Task details :: Set down all of the data that follows word for word, without the images.

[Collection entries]
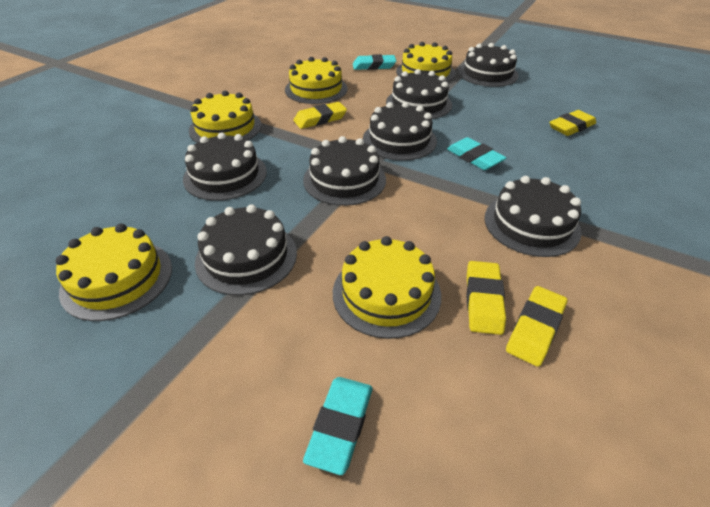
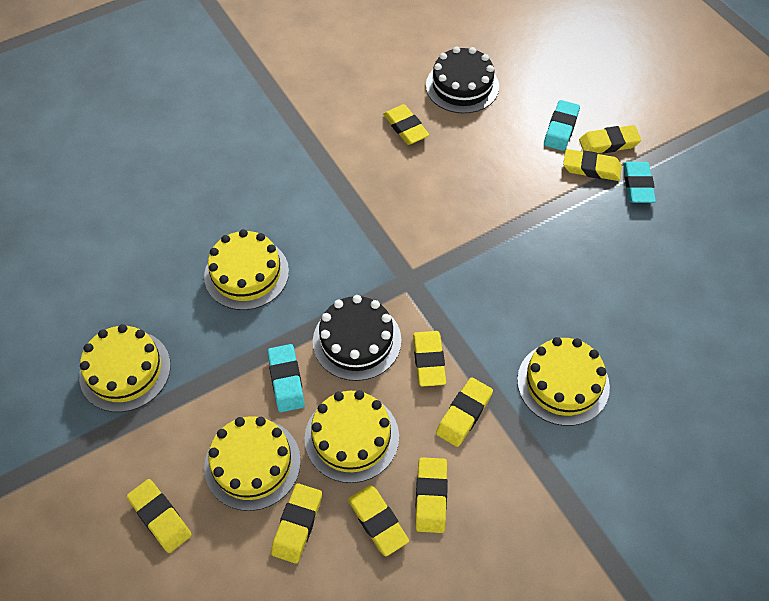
black cake: 7 -> 2
yellow eraser: 4 -> 9

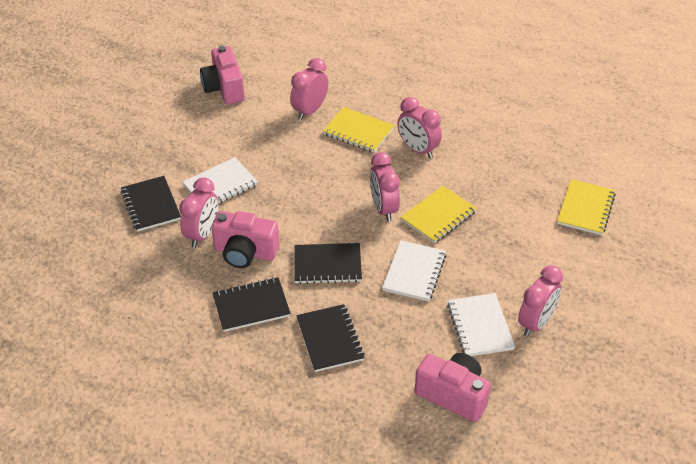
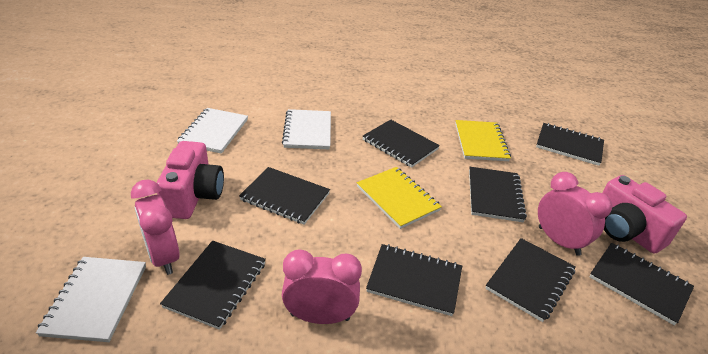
black notebook: 4 -> 8
pink camera: 3 -> 2
pink clock: 5 -> 3
yellow notebook: 3 -> 2

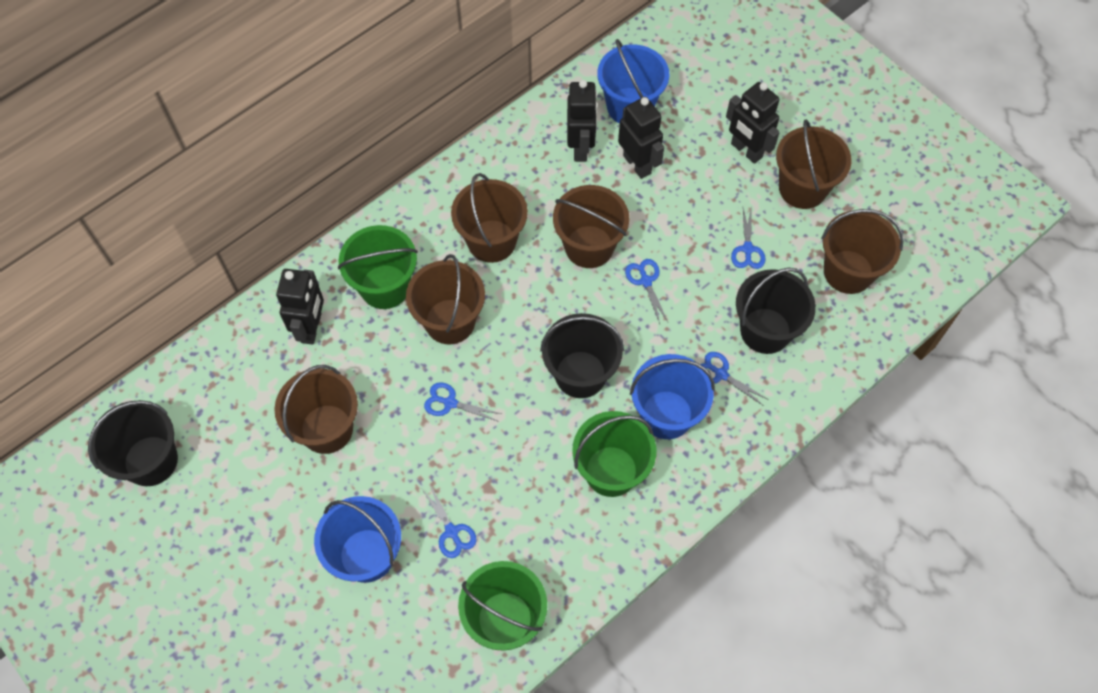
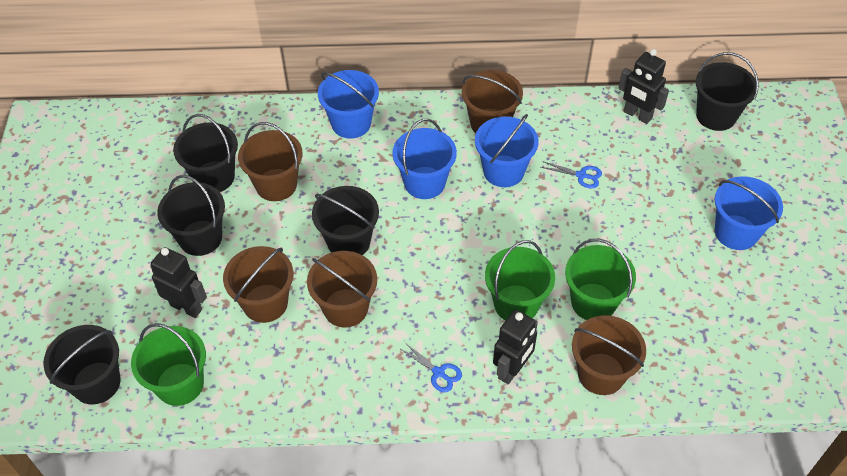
black bucket: 3 -> 5
black robot: 4 -> 3
blue bucket: 3 -> 4
blue scissors: 5 -> 2
brown bucket: 6 -> 5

Written answer ::
black cake: 7 -> 2
yellow eraser: 4 -> 9

black notebook: 4 -> 8
pink camera: 3 -> 2
pink clock: 5 -> 3
yellow notebook: 3 -> 2

black bucket: 3 -> 5
black robot: 4 -> 3
blue bucket: 3 -> 4
blue scissors: 5 -> 2
brown bucket: 6 -> 5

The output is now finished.